MATERIALS PROVIDED –
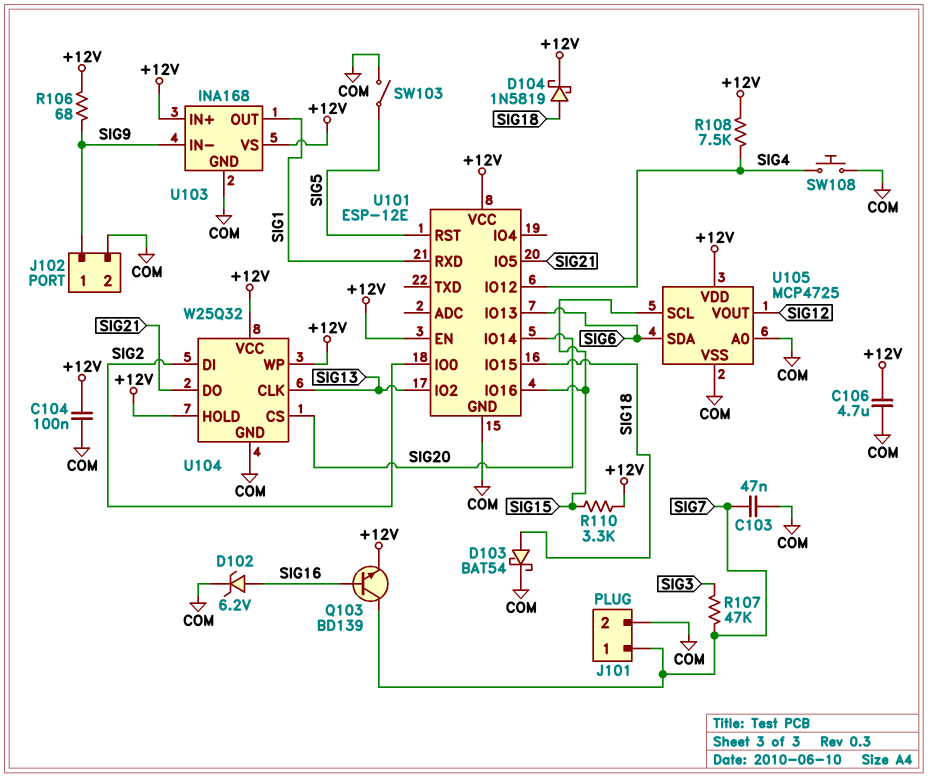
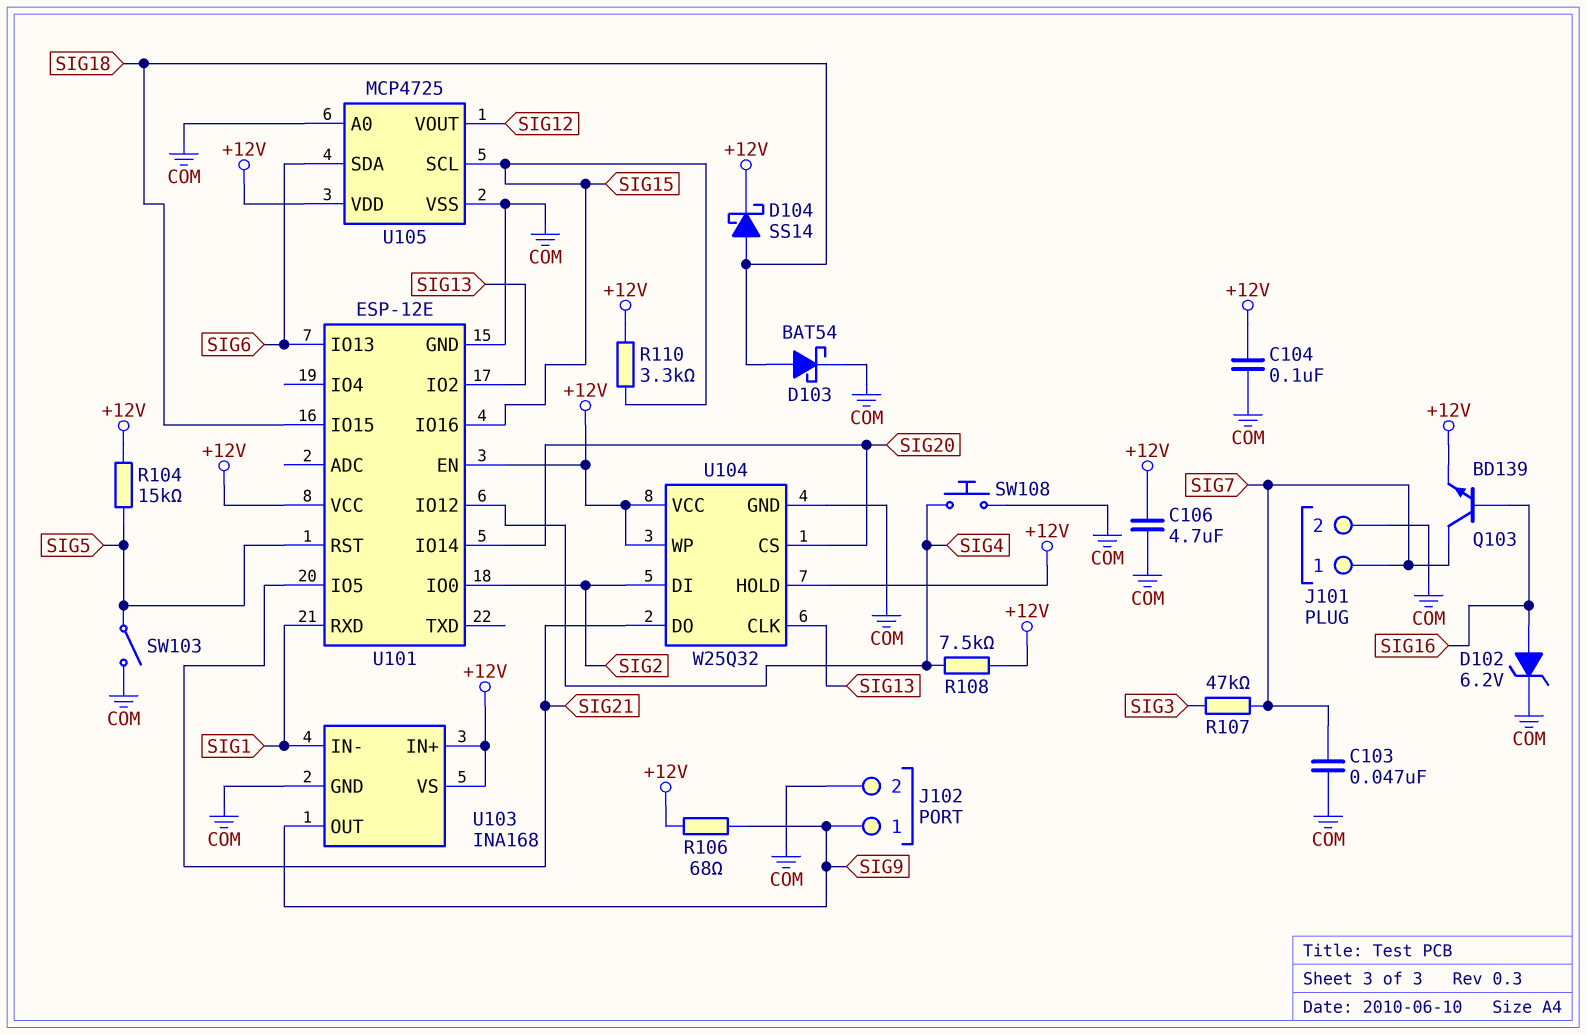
D104: schottky 1N5819 (A SIG18, K +12V) -> schottky SS14 (A SIG18, K +12V)
R104: none -> 15k (+12V, SIG5)
U103 pin IN-: SIG9 -> SIG1
U103 pin OUT: SIG1 -> SIG9

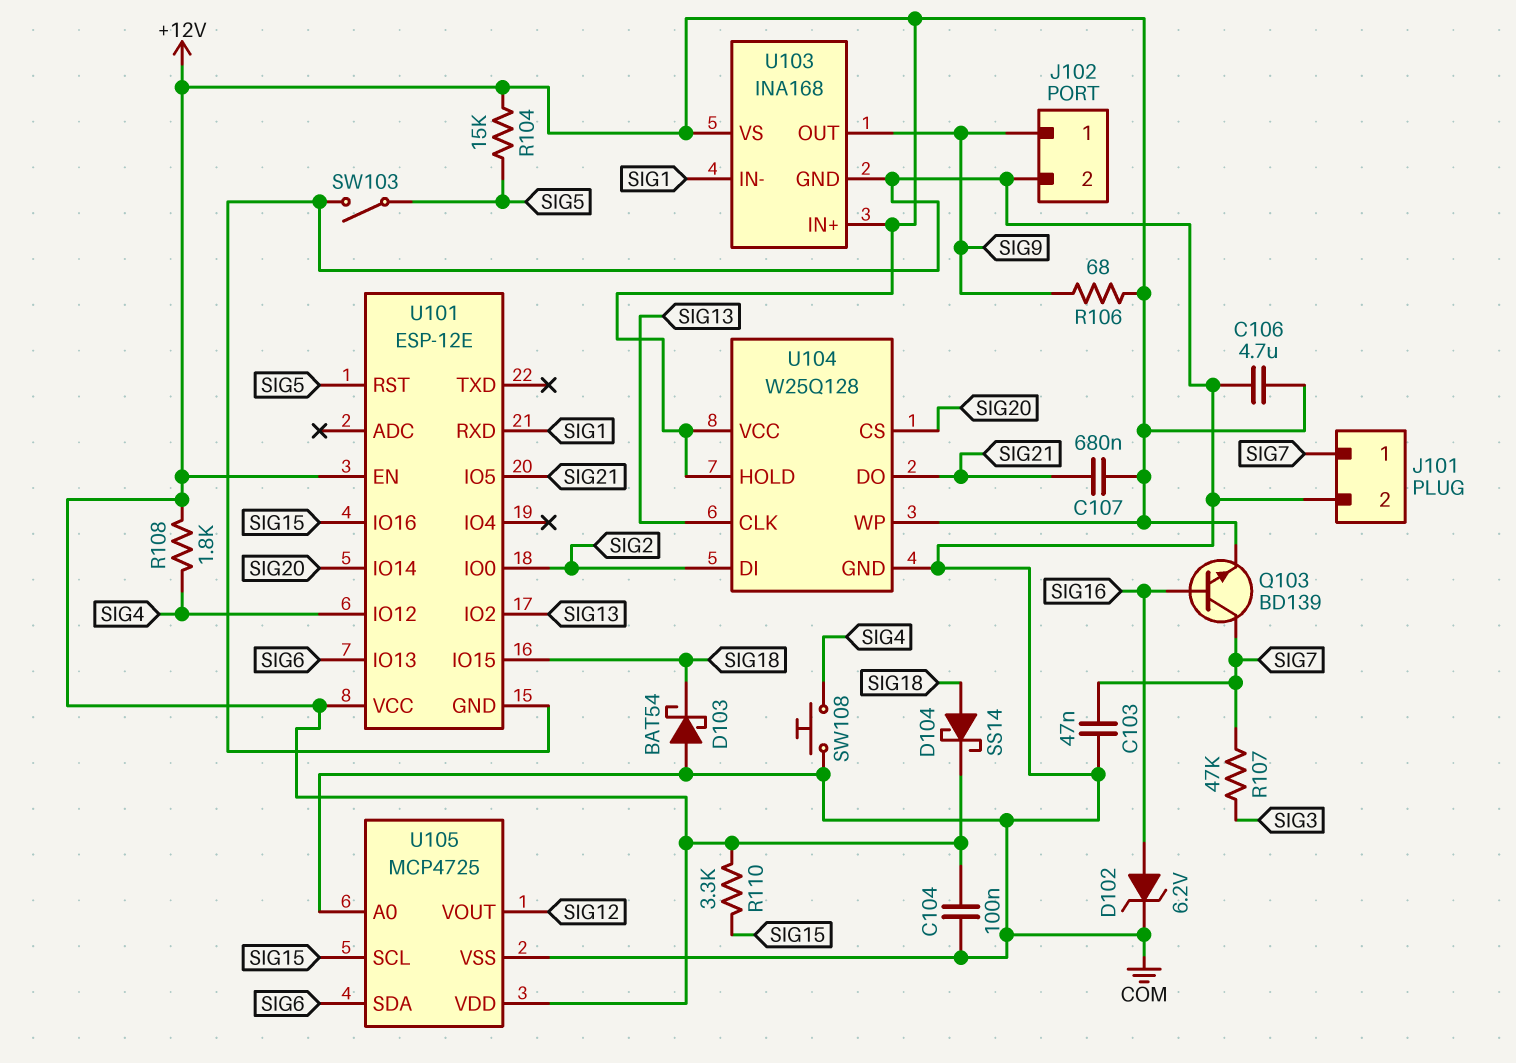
C107: none -> 680nF (+12V, SIG21)
D103: schottky BAT54 (A SIG18, K COM) -> schottky BAT54 (A COM, K SIG18)
R108: 7.5k (+12V, SIG4) -> 1.8k (+12V, SIG4)
U104: W25Q32 -> W25Q128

WHAT YOU SHOULD DO – Go to the line with "D103: schottky BAT54" and set down that line and every line after it, through the end of the material above, word for word.

PROBLEM SOLUTION –
D103: schottky BAT54 (A SIG18, K COM) -> schottky BAT54 (A COM, K SIG18)
R108: 7.5k (+12V, SIG4) -> 1.8k (+12V, SIG4)
U104: W25Q32 -> W25Q128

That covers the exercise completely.